-- begin --

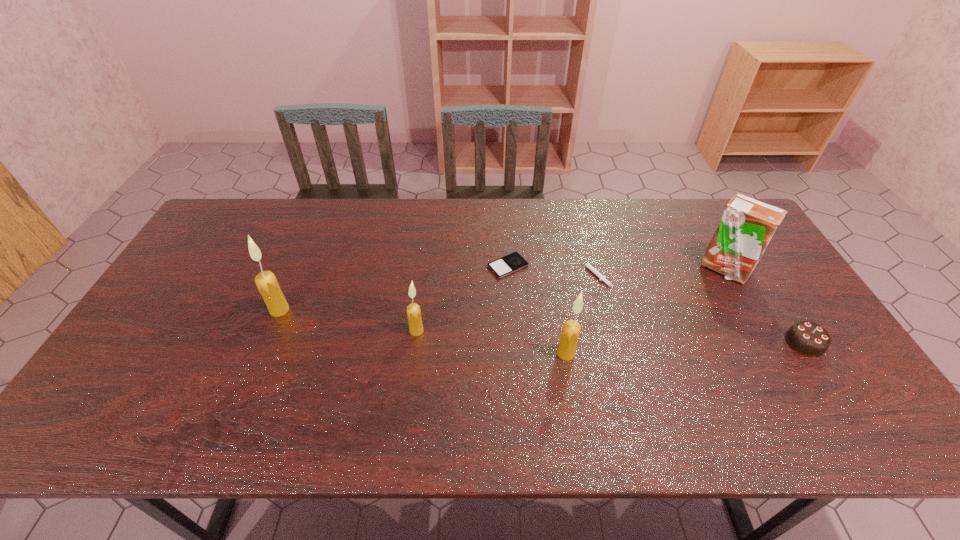
Locate an element on the screen. The image size is (960, 540). the sixth tallest object is located at coordinates point(591,268).

Where is `syringe`? The height and width of the screenshot is (540, 960). syringe is located at coordinates (591, 268).

Identify the location of free space located 0.330m on the back of the leftmost candle. (314, 230).

Find the location of `free space located 0.230m on the left of the sixth object from right to left`. free space located 0.230m on the left of the sixth object from right to left is located at coordinates (324, 330).

Find the location of a particular element. Image resolution: width=960 pixels, height=540 pixels. free space located on the back of the fourth object from left to right is located at coordinates (559, 311).

You are a GUI agent. You are given a task and a screenshot of the screen. Output one action in this format:
    pyautogui.click(x=<x>, y=<y>)
    Task: Click on the vacant region located on the straw side of the carton
    The width and height of the screenshot is (960, 540).
    Given the screenshot: What is the action you would take?
    pyautogui.click(x=756, y=326)

Identify the location of free space located on the left of the shortest object. (416, 266).

Find the location of a particular element. The image size is (960, 540). vacant region located on the back of the chocolate cake is located at coordinates (757, 269).

This screenshot has width=960, height=540. Identify the location of free location located 0.400m on the left of the second shortest object. (450, 273).

The height and width of the screenshot is (540, 960). In order to click on carton present at the right edge in this screenshot , I will do `click(747, 225)`.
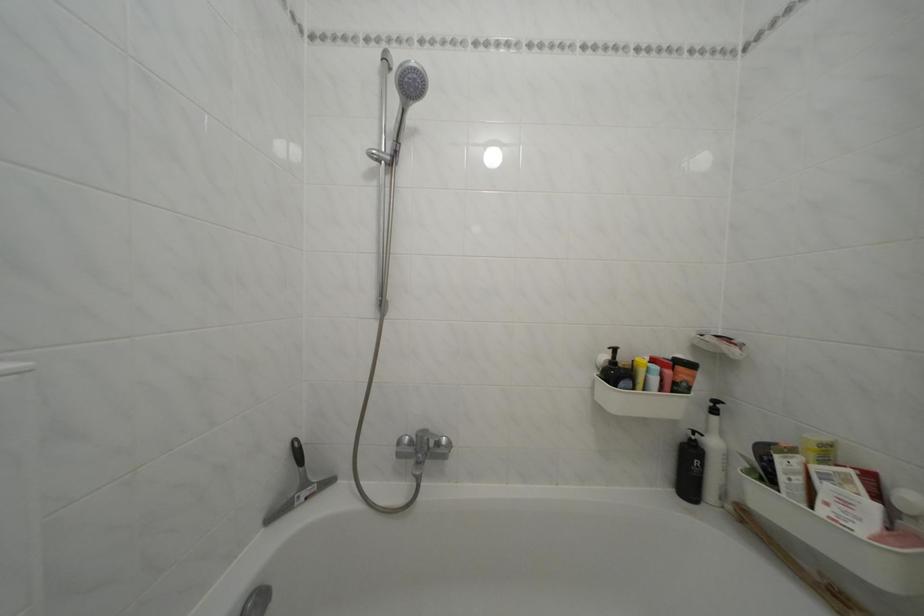
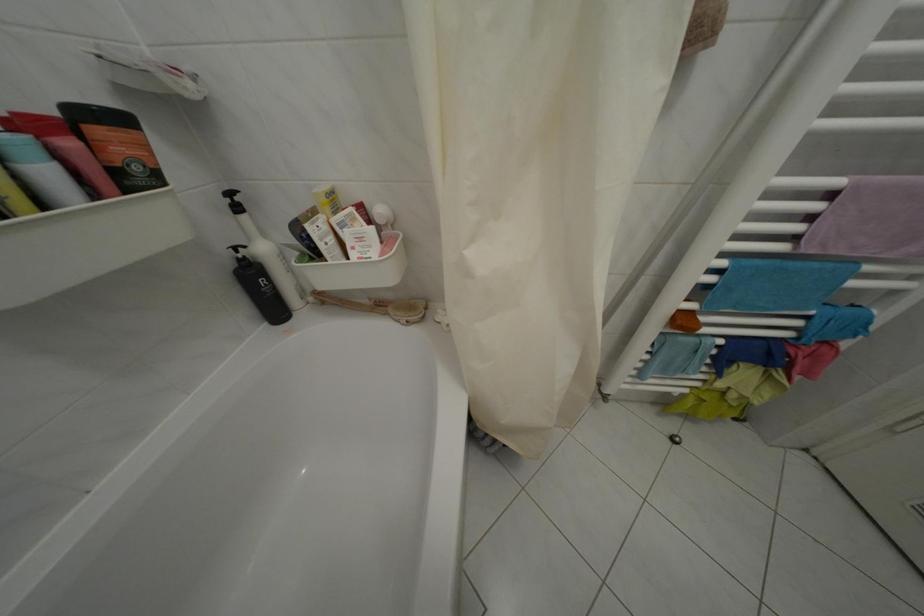
In the second image, find the point that corresponds to the point at 831,582 in the first image.

(379, 306)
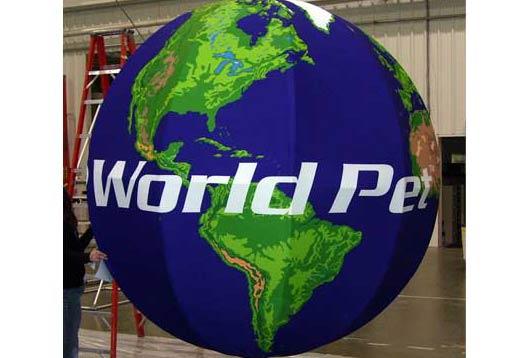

-- end --

▶ _DIRECTIONS FOR THIS TASK_:
Please identify every line in the entries above that contains the word "action" and copy each of those lines in full.

▶ _TASK ANSWER_:
You are a GUI agent. You are given a task and a screenshot of the screen. Output one action in this format:
    Given the screenshot: What is the action you would take?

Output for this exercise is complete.